Data to use>
****

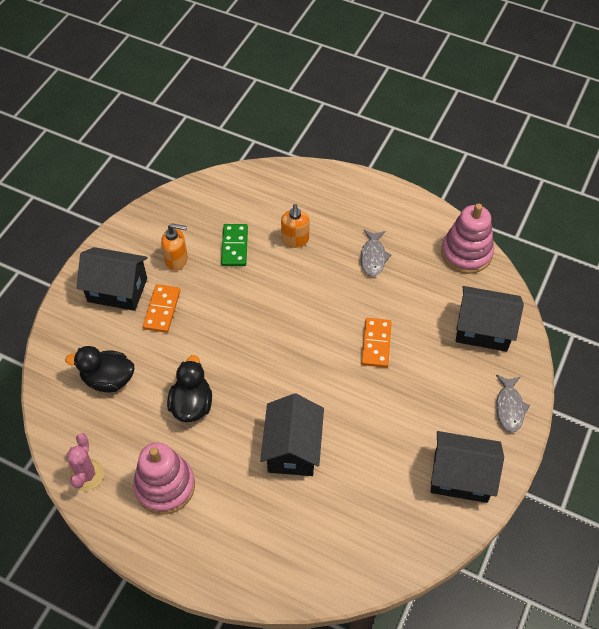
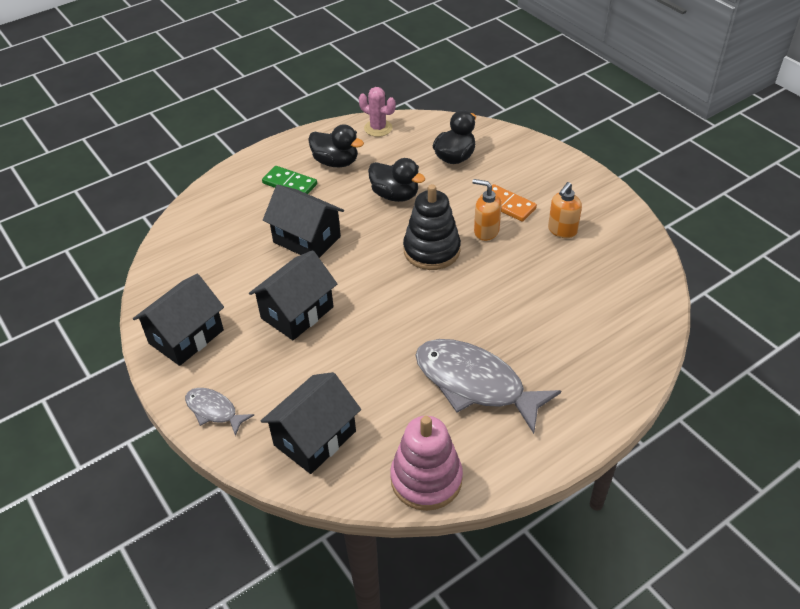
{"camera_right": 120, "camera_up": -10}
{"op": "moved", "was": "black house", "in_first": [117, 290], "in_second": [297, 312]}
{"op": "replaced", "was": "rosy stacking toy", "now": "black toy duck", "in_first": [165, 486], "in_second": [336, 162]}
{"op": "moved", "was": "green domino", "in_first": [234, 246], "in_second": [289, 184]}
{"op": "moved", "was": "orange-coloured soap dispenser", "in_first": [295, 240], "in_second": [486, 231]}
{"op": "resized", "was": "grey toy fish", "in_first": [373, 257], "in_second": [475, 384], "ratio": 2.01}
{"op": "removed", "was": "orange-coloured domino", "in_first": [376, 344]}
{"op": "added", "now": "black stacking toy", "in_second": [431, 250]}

****

Work order> Set down the entries above word for word, but drop any image.

Answer to the exercise>
{"camera_right": 120, "camera_up": -10}
{"op": "moved", "was": "black house", "in_first": [117, 290], "in_second": [297, 312]}
{"op": "replaced", "was": "rosy stacking toy", "now": "black toy duck", "in_first": [165, 486], "in_second": [336, 162]}
{"op": "moved", "was": "green domino", "in_first": [234, 246], "in_second": [289, 184]}
{"op": "moved", "was": "orange-coloured soap dispenser", "in_first": [295, 240], "in_second": [486, 231]}
{"op": "resized", "was": "grey toy fish", "in_first": [373, 257], "in_second": [475, 384], "ratio": 2.01}
{"op": "removed", "was": "orange-coloured domino", "in_first": [376, 344]}
{"op": "added", "now": "black stacking toy", "in_second": [431, 250]}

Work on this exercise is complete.